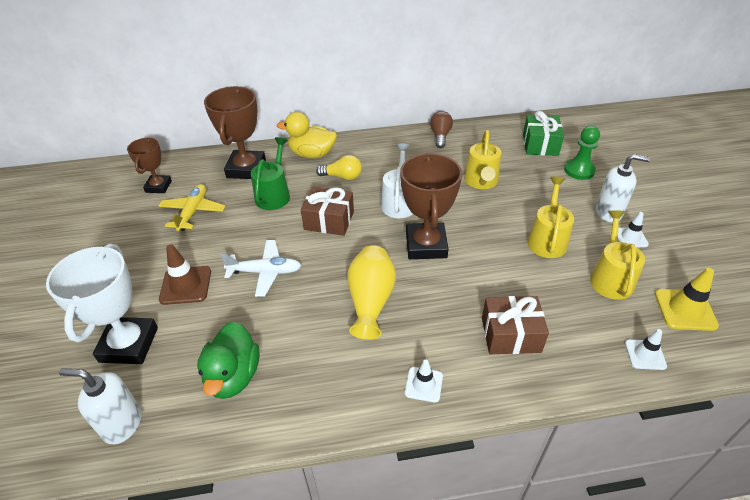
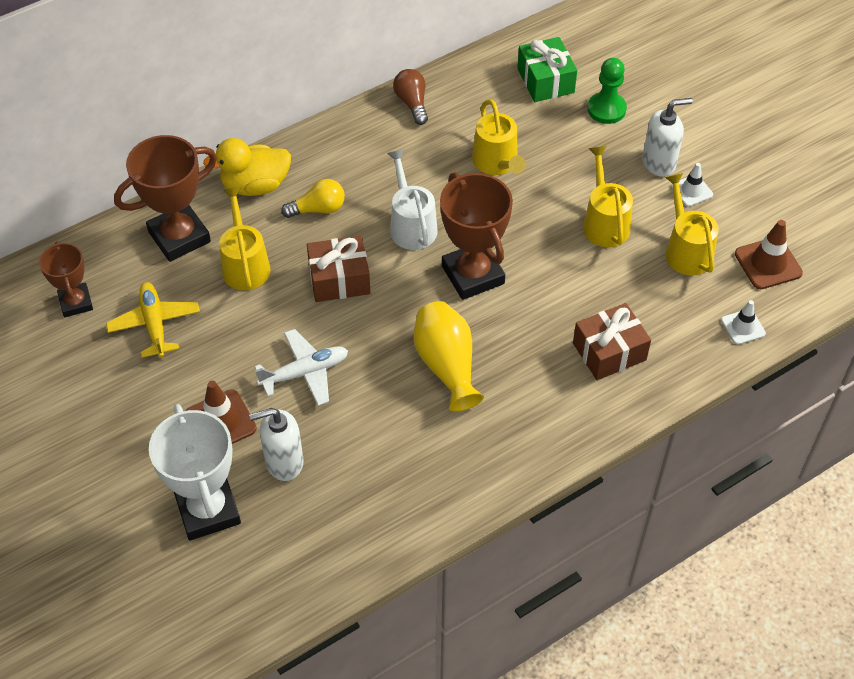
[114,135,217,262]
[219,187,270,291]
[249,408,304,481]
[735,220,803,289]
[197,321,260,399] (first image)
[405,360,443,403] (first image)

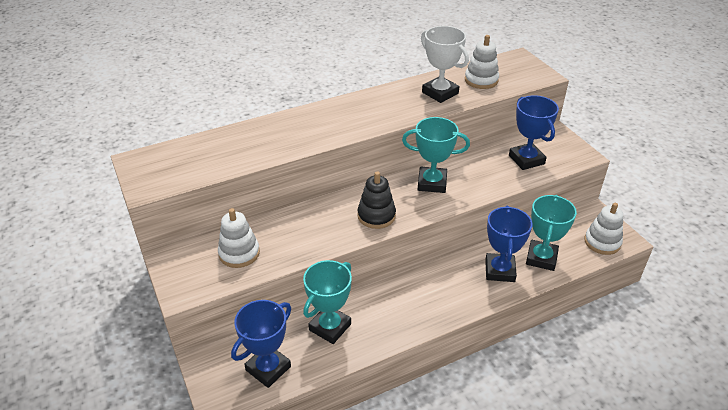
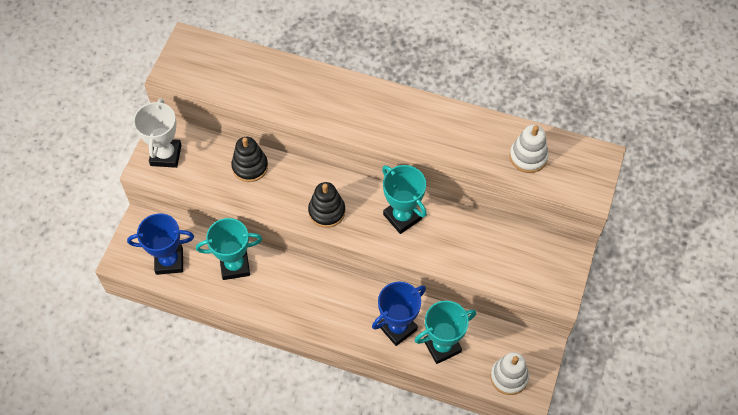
[133,98,181,168]
[231,137,268,182]
[218,208,260,268] (first image)
[509,95,559,170] (first image)

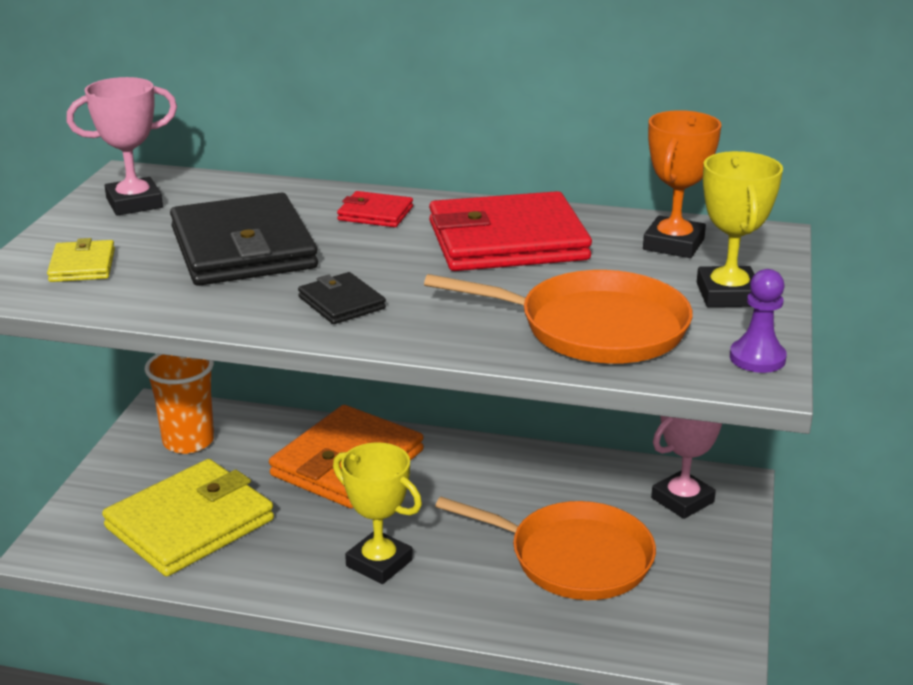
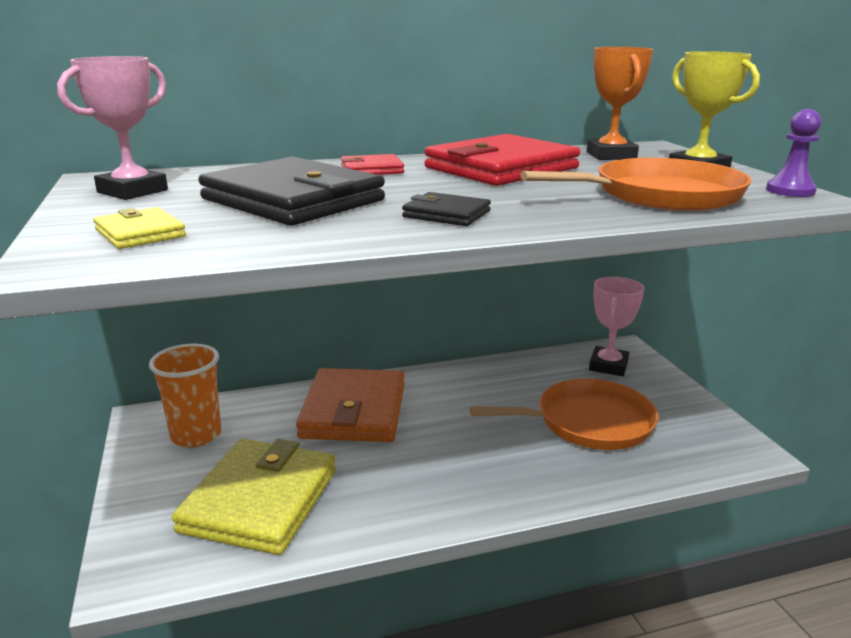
[333,442,422,584] (first image)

What is expected> Each line from the one containing "[219,187,270,291]" through the end of the records above is to be retyped exactly, with the pictures omitted and nothing added.

Solution to this exercise>
[219,187,270,291]
[249,408,304,481]
[735,220,803,289]
[197,321,260,399] (first image)
[405,360,443,403] (first image)

[133,98,181,168]
[231,137,268,182]
[218,208,260,268] (first image)
[509,95,559,170] (first image)

[333,442,422,584] (first image)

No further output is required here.